## What you should do
Could you edit all of the material below so that each "chalkboard" becomes "blackboard", with everything else left unchanged and the pictures left out?

## Available records
.....
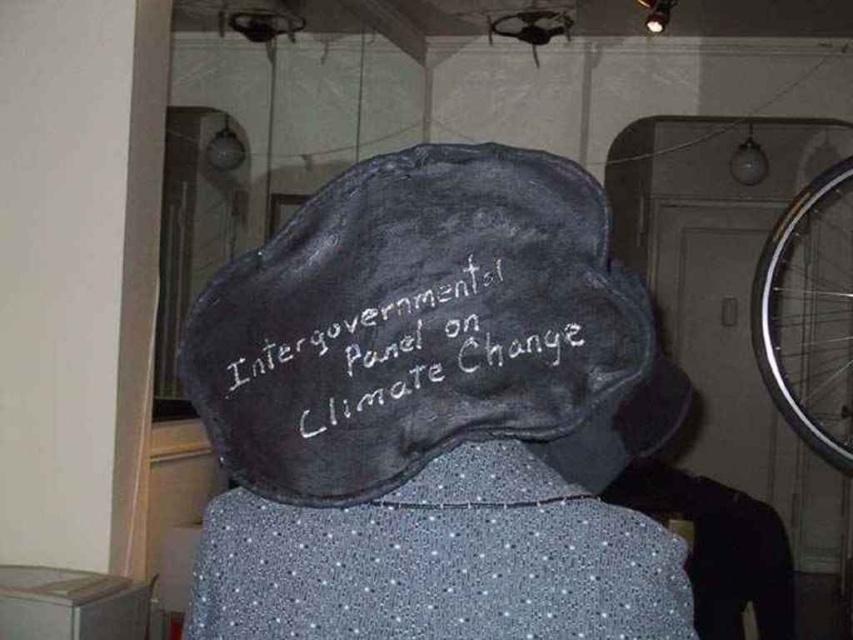
Question: Which of these objects is positioned farthest from the silver metallic bicycle wheel at right?

Choices:
 (A) dark gray felt baseball hat at center
 (B) black chalkboard at center

Answer: (B)

Question: Does black chalkboard at center appear on the left side of silver metallic bicycle wheel at right?

Choices:
 (A) no
 (B) yes

Answer: (B)

Question: Which point is closer to the camera taking this photo?

Choices:
 (A) (799, 394)
 (B) (357, 408)

Answer: (B)

Question: Does dark gray felt baseball hat at center have a greater width compared to black chalkboard at center?

Choices:
 (A) yes
 (B) no

Answer: (A)

Question: Which point appears closest to the camera in this image?

Choices:
 (A) (525, 376)
 (B) (770, 328)

Answer: (A)

Question: Does black chalkboard at center lie in front of silver metallic bicycle wheel at right?

Choices:
 (A) yes
 (B) no

Answer: (A)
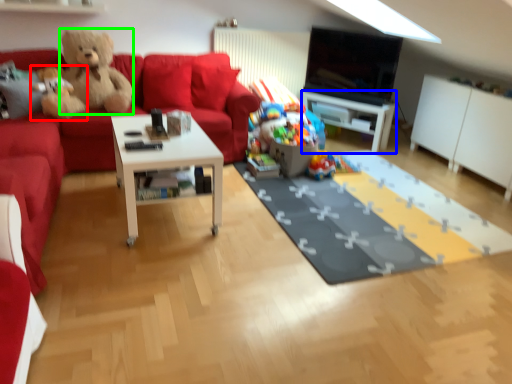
.....
## Answer to this task
Question: Which of these objects is positioned farthest from the silver metallic bicycle wheel at right?

Choices:
 (A) dark gray felt baseball hat at center
 (B) black blackboard at center

Answer: (B)

Question: Does black blackboard at center appear on the left side of silver metallic bicycle wheel at right?

Choices:
 (A) no
 (B) yes

Answer: (B)

Question: Which point is closer to the camera taking this photo?

Choices:
 (A) (799, 394)
 (B) (357, 408)

Answer: (B)

Question: Does dark gray felt baseball hat at center have a greater width compared to black blackboard at center?

Choices:
 (A) yes
 (B) no

Answer: (A)

Question: Which point appears closest to the camera in this image?

Choices:
 (A) (525, 376)
 (B) (770, 328)

Answer: (A)

Question: Does black blackboard at center lie in front of silver metallic bicycle wheel at right?

Choices:
 (A) yes
 (B) no

Answer: (A)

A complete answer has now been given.